The exercise:
Edit the material below so that every "sunglasses" reads "reading glasses" and all other text stays unchanged. Leave the pictures out of your version.

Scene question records
■ ■ ■ ■ ■

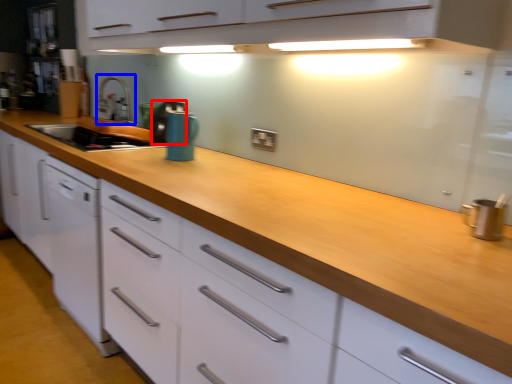
Question: Which of the following is the farthest to the observer, appliance (highlighted by a red box) or faucet (highlighted by a blue box)?

Choices:
 (A) appliance
 (B) faucet

Answer: (B)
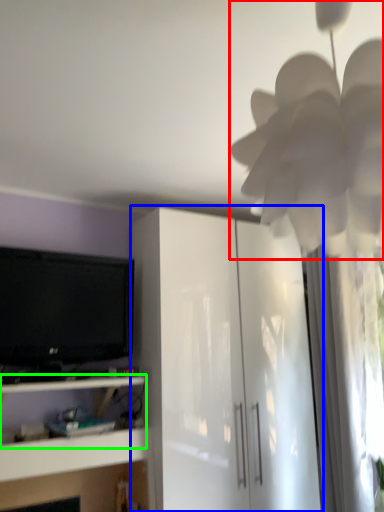
Question: Which object is the closest to the flower (highlighted by a red box)? Choose among these: cabinetry (highlighted by a blue box) or shelf (highlighted by a green box).

Choices:
 (A) cabinetry
 (B) shelf

Answer: (A)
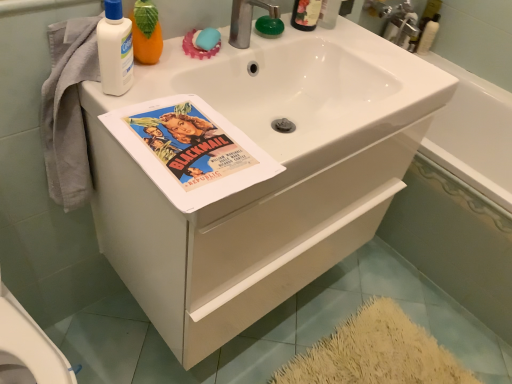
Where is `vacant area located to the right-hand side of white matte lotion at upper left, positioned as the 1th cleaning product in bottom-to-top order`? The height and width of the screenshot is (384, 512). vacant area located to the right-hand side of white matte lotion at upper left, positioned as the 1th cleaning product in bottom-to-top order is located at coordinates [x=177, y=110].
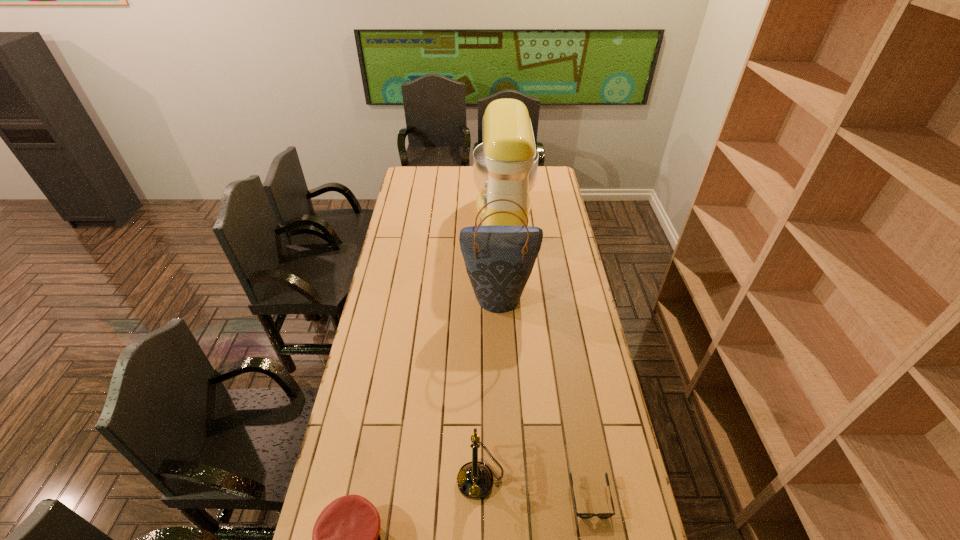
Where is `vacant area that lies between the mixer and the shortest object`? The width and height of the screenshot is (960, 540). vacant area that lies between the mixer and the shortest object is located at coordinates (547, 358).

Where is `free point between the third shortest object and the tallest object`? The image size is (960, 540). free point between the third shortest object and the tallest object is located at coordinates (492, 348).

You are a GUI agent. You are given a task and a screenshot of the screen. Output one action in this format:
    pyautogui.click(x=<x>, y=<y>)
    Task: Click on the vacant region between the shortest object and the second farthest object
    The width and height of the screenshot is (960, 540).
    Given the screenshot: What is the action you would take?
    pyautogui.click(x=544, y=397)

Where is `free space between the sunglasses and the tallest object`? The image size is (960, 540). free space between the sunglasses and the tallest object is located at coordinates (547, 358).

Select which object is the closest to the sunglasses. Please provide its 2D coordinates. Your answer should be formatted as a tuple, i.e. [(x, y)], where the tuple contains the x and y coordinates of a point satisfying the conditions above.

[(475, 479)]

Find the location of `object that is the nearest to the sunglasses`. object that is the nearest to the sunglasses is located at coordinates (475, 479).

This screenshot has width=960, height=540. What are the coordinates of `free spot that satisfies the following two spatial constraints: 1. on the side of the farthest object with the control knob; 2. on the front side of the fourth nearest object` in the screenshot? It's located at (510, 295).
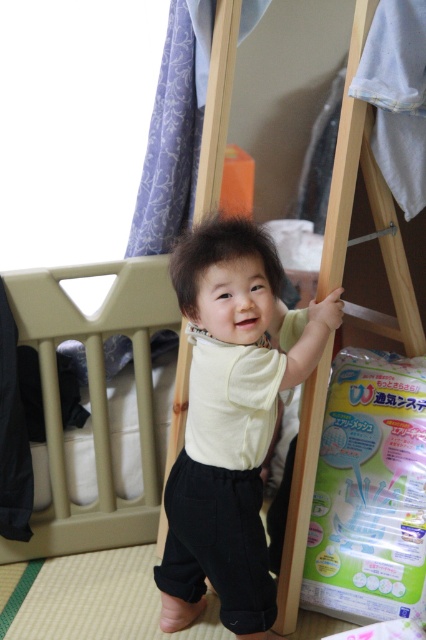
In the scene shown: Is beige plastic crib at left positioned before wooden easel at center?

That is False.

Based on the photo, which is below, beige plastic crib at left or wooden easel at center?

wooden easel at center is lower down.

The image size is (426, 640). Find the location of `beige plastic crib at left`. beige plastic crib at left is located at coordinates (92, 397).

Between point (253, 296) and point (310, 490), which one is positioned in front?

Point (253, 296) is more forward.

Locate an element on the screen. Image resolution: width=426 pixels, height=640 pixels. matte yellow shirt at center is located at coordinates (253, 428).

Who is shorter, matte yellow shirt at center or beige plastic crib at left?

With less height is beige plastic crib at left.

Does matte yellow shirt at center have a lesser width compared to beige plastic crib at left?

Correct, matte yellow shirt at center's width is less than beige plastic crib at left's.

Who is more distant from viewer, [238,333] or [20,304]?

Positioned behind is point [20,304].

Image resolution: width=426 pixels, height=640 pixels. What are the coordinates of `matte yellow shirt at center` in the screenshot? It's located at (253, 428).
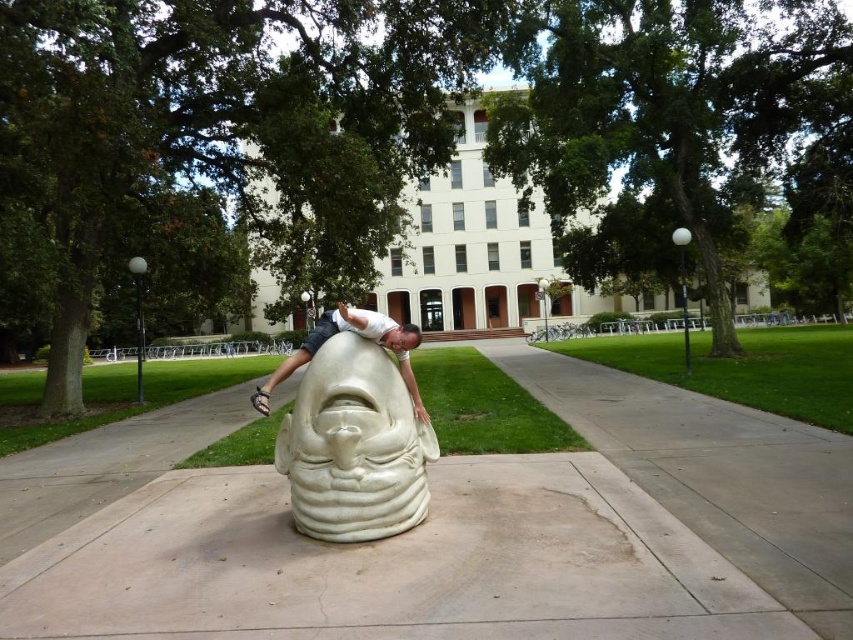
Question: Which point is farther from the camera taking this photo?

Choices:
 (A) (260, 408)
 (B) (309, 372)
 (C) (457, 458)

Answer: (C)

Question: Considering the real-world distances, which object is closest to the white matte sculpture at center?

Choices:
 (A) white marble sculpture at center
 (B) white concrete sculpture at center

Answer: (A)

Question: Can you confirm if white marble sculpture at center is smaller than white matte sculpture at center?

Choices:
 (A) yes
 (B) no

Answer: (A)

Question: Which point is farther from the camera taking this photo?

Choices:
 (A) (33, 632)
 (B) (363, 381)
 (C) (314, 344)

Answer: (C)

Question: Is white marble sculpture at center behind white matte sculpture at center?

Choices:
 (A) yes
 (B) no

Answer: (B)

Question: Can you confirm if white concrete sculpture at center is thinner than white matte sculpture at center?

Choices:
 (A) no
 (B) yes

Answer: (B)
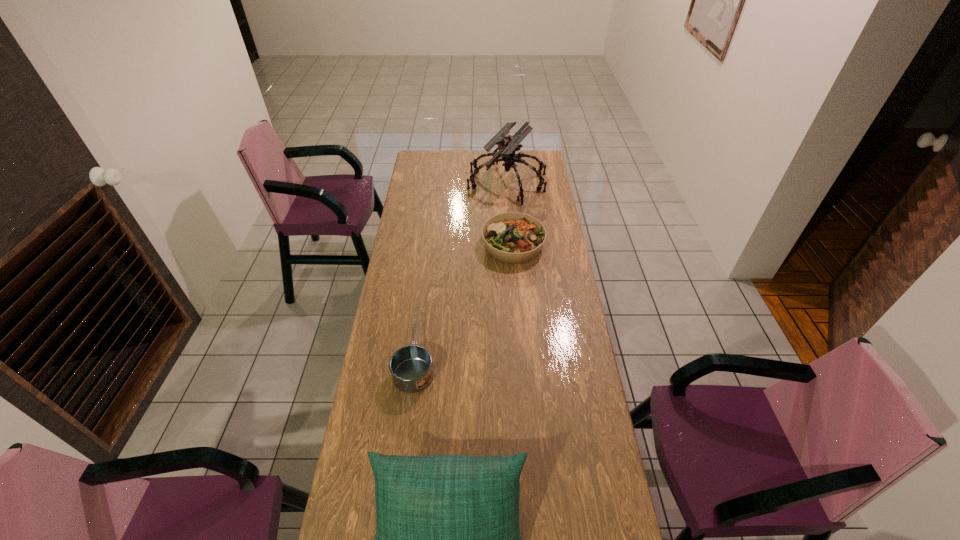
This screenshot has height=540, width=960. I want to click on drone, so click(507, 146).

This screenshot has height=540, width=960. I want to click on the third nearest object, so 511,237.

I want to click on saucepan, so click(411, 369).

The image size is (960, 540). What are the coordinates of `vacant area situated on the left of the farthest object` in the screenshot? It's located at (436, 181).

Locate an element on the screen. free space located 0.190m on the left of the second farthest object is located at coordinates (441, 245).

Locate an element on the screen. Image resolution: width=960 pixels, height=540 pixels. vacant space located with the handle extending from one side of the saucepan is located at coordinates coord(426,272).

This screenshot has width=960, height=540. I want to click on vacant space located with the handle extending from one side of the saucepan, so click(423, 295).

You are a GUI agent. You are given a task and a screenshot of the screen. Output one action in this format:
    pyautogui.click(x=<x>, y=<y>)
    Task: Click on the free space located with the handle extending from one side of the saucepan
    
    Given the screenshot: What is the action you would take?
    pyautogui.click(x=426, y=270)

Image resolution: width=960 pixels, height=540 pixels. Identify the location of object that is at the far edge. (507, 146).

■ ■ ■ ■ ■

Written answer:
Question: Which of the following is the farthest to the observer, appliance (highlighted by a red box) or faucet (highlighted by a blue box)?

Choices:
 (A) appliance
 (B) faucet

Answer: (B)
Question: Which object is the closest to the flower (highlighted by a red box)? Choose among these: cabinetry (highlighted by a blue box) or shelf (highlighted by a green box).

Choices:
 (A) cabinetry
 (B) shelf

Answer: (A)
Where is `vacant area located to the right-hand side of white matte lotion at upper left, positioned as the 1th cleaning product in bottom-to-top order`? The height and width of the screenshot is (384, 512). vacant area located to the right-hand side of white matte lotion at upper left, positioned as the 1th cleaning product in bottom-to-top order is located at coordinates [x=177, y=110].
Where is `vacant area that lies between the mixer and the shortest object`? The width and height of the screenshot is (960, 540). vacant area that lies between the mixer and the shortest object is located at coordinates (547, 358).

Where is `free point between the third shortest object and the tallest object`? The image size is (960, 540). free point between the third shortest object and the tallest object is located at coordinates (492, 348).

You are a GUI agent. You are given a task and a screenshot of the screen. Output one action in this format:
    pyautogui.click(x=<x>, y=<y>)
    Task: Click on the vacant region between the shortest object and the second farthest object
    The width and height of the screenshot is (960, 540).
    Given the screenshot: What is the action you would take?
    pyautogui.click(x=544, y=397)

Where is `free space between the reading glasses and the tallest object`? The image size is (960, 540). free space between the reading glasses and the tallest object is located at coordinates (547, 358).

Select which object is the closest to the reading glasses. Please provide its 2D coordinates. Your answer should be formatted as a tuple, i.e. [(x, y)], where the tuple contains the x and y coordinates of a point satisfying the conditions above.

[(475, 479)]

Find the location of `object that is the nearest to the reading glasses`. object that is the nearest to the reading glasses is located at coordinates (475, 479).

This screenshot has width=960, height=540. What are the coordinates of `free spot that satisfies the following two spatial constraints: 1. on the side of the farthest object with the control knob; 2. on the front side of the fourth nearest object` in the screenshot? It's located at (510, 295).
In the scene shown: Is beige plastic crib at left positioned before wooden easel at center?

That is False.

Based on the photo, which is below, beige plastic crib at left or wooden easel at center?

wooden easel at center is lower down.

The image size is (426, 640). Find the location of `beige plastic crib at left`. beige plastic crib at left is located at coordinates (92, 397).

Between point (253, 296) and point (310, 490), which one is positioned in front?

Point (253, 296) is more forward.

Locate an element on the screen. Image resolution: width=426 pixels, height=640 pixels. matte yellow shirt at center is located at coordinates (253, 428).

Who is shorter, matte yellow shirt at center or beige plastic crib at left?

With less height is beige plastic crib at left.

Does matte yellow shirt at center have a lesser width compared to beige plastic crib at left?

Correct, matte yellow shirt at center's width is less than beige plastic crib at left's.

Who is more distant from viewer, [238,333] or [20,304]?

Positioned behind is point [20,304].

Image resolution: width=426 pixels, height=640 pixels. What are the coordinates of `matte yellow shirt at center` in the screenshot? It's located at (253, 428).
Question: Which point is farther from the camera taking this photo?

Choices:
 (A) (260, 408)
 (B) (309, 372)
 (C) (457, 458)

Answer: (C)

Question: Considering the real-world distances, which object is closest to the white matte sculpture at center?

Choices:
 (A) white marble sculpture at center
 (B) white concrete sculpture at center

Answer: (A)

Question: Can you confirm if white marble sculpture at center is smaller than white matte sculpture at center?

Choices:
 (A) yes
 (B) no

Answer: (A)

Question: Which point is farther from the camera taking this photo?

Choices:
 (A) (33, 632)
 (B) (363, 381)
 (C) (314, 344)

Answer: (C)

Question: Is white marble sculpture at center behind white matte sculpture at center?

Choices:
 (A) yes
 (B) no

Answer: (B)

Question: Can you confirm if white concrete sculpture at center is thinner than white matte sculpture at center?

Choices:
 (A) no
 (B) yes

Answer: (B)
This screenshot has height=540, width=960. I want to click on drone, so click(507, 146).

This screenshot has height=540, width=960. I want to click on the third nearest object, so 511,237.

I want to click on saucepan, so click(411, 369).

The image size is (960, 540). What are the coordinates of `vacant area situated on the left of the farthest object` in the screenshot? It's located at (436, 181).

Locate an element on the screen. free space located 0.190m on the left of the second farthest object is located at coordinates (441, 245).

Locate an element on the screen. Image resolution: width=960 pixels, height=540 pixels. vacant space located with the handle extending from one side of the saucepan is located at coordinates coord(426,272).

This screenshot has width=960, height=540. I want to click on vacant space located with the handle extending from one side of the saucepan, so click(423, 295).

You are a GUI agent. You are given a task and a screenshot of the screen. Output one action in this format:
    pyautogui.click(x=<x>, y=<y>)
    Task: Click on the free space located with the handle extending from one side of the saucepan
    
    Given the screenshot: What is the action you would take?
    pyautogui.click(x=426, y=270)

Image resolution: width=960 pixels, height=540 pixels. Identify the location of object that is at the far edge. (507, 146).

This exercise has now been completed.